Data items:
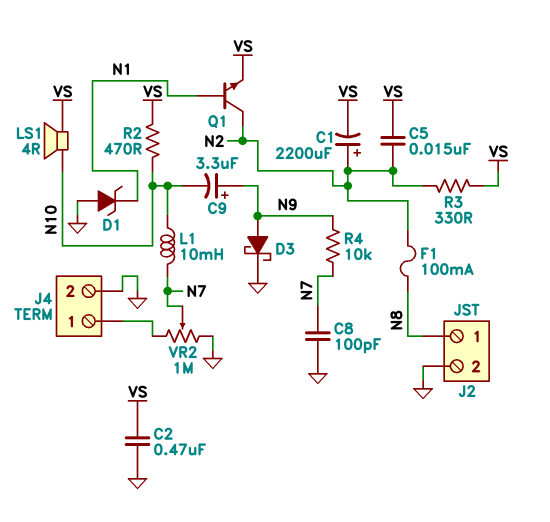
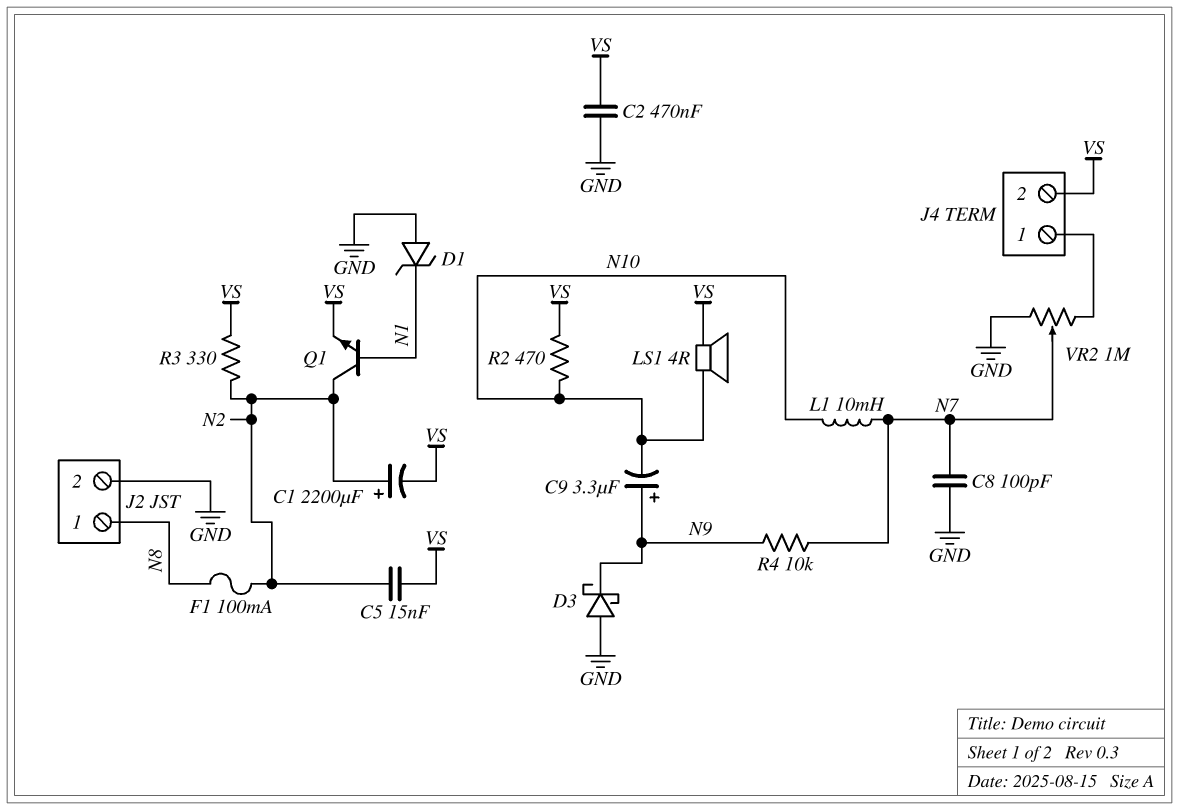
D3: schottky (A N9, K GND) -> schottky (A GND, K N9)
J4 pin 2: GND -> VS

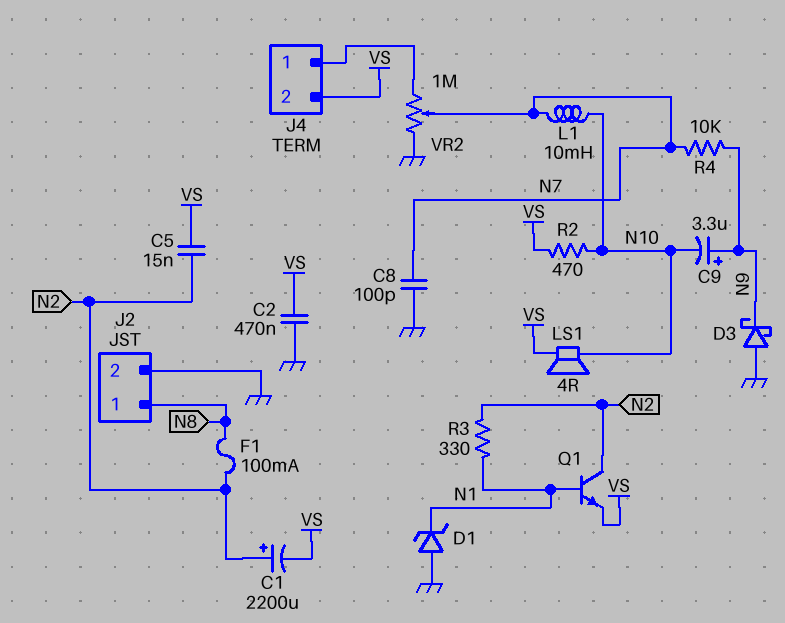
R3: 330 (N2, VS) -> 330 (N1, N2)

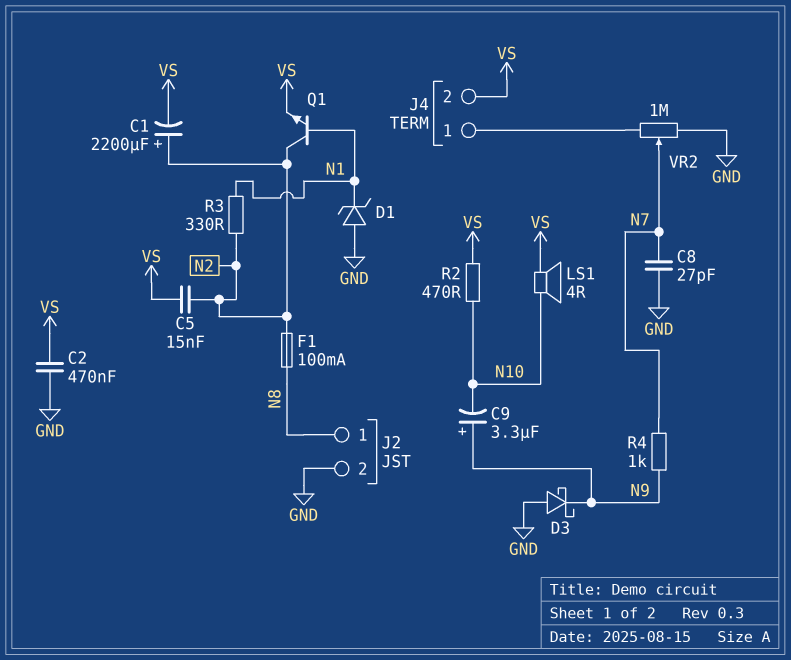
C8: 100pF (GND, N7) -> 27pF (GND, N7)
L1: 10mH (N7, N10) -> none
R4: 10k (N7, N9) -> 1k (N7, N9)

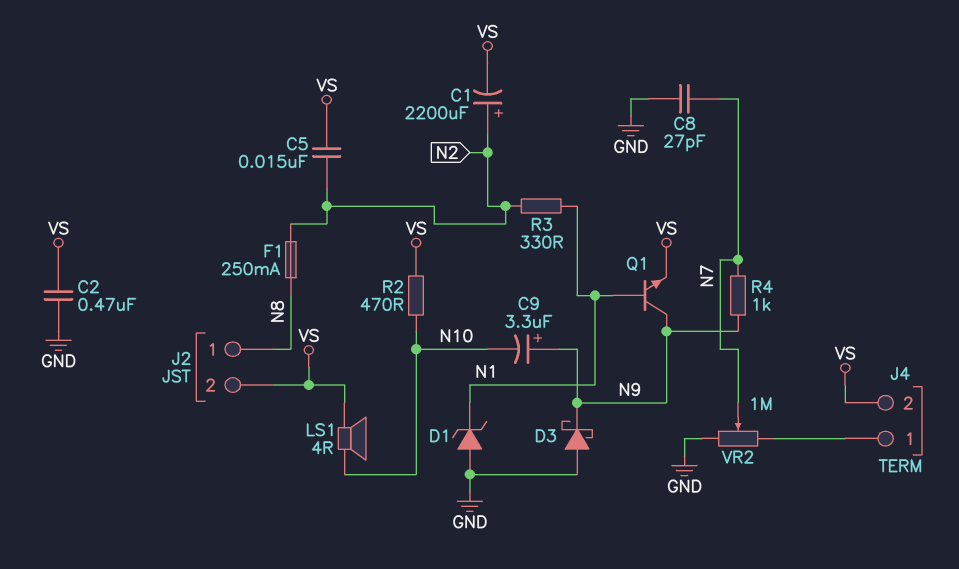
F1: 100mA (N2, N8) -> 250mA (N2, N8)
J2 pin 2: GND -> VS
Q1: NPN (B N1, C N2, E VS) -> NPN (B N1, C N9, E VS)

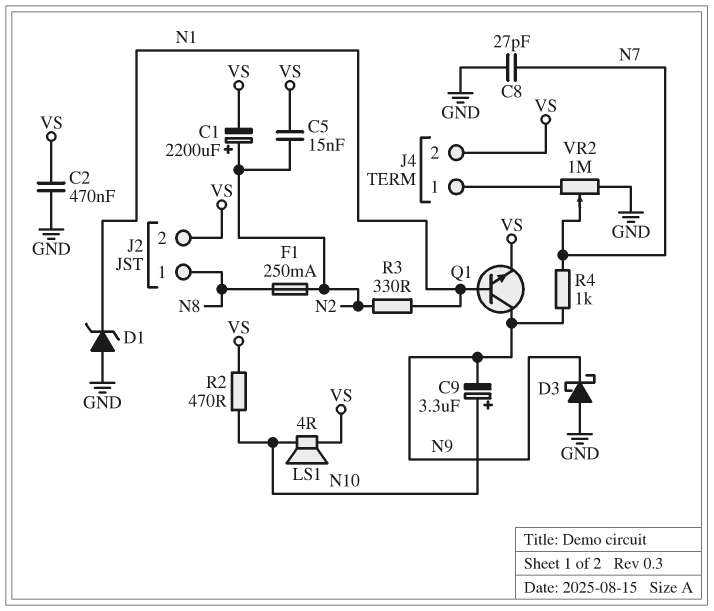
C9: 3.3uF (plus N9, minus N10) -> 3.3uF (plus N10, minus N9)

Task brief> Without the pictures, write out the lines from the beginning of the entries through the line with "Q1: NPN (B N1, C".

Problem solution>
D3: schottky (A N9, K GND) -> schottky (A GND, K N9)
J4 pin 2: GND -> VS

R3: 330 (N2, VS) -> 330 (N1, N2)

C8: 100pF (GND, N7) -> 27pF (GND, N7)
L1: 10mH (N7, N10) -> none
R4: 10k (N7, N9) -> 1k (N7, N9)

F1: 100mA (N2, N8) -> 250mA (N2, N8)
J2 pin 2: GND -> VS
Q1: NPN (B N1, C N2, E VS) -> NPN (B N1, C N9, E VS)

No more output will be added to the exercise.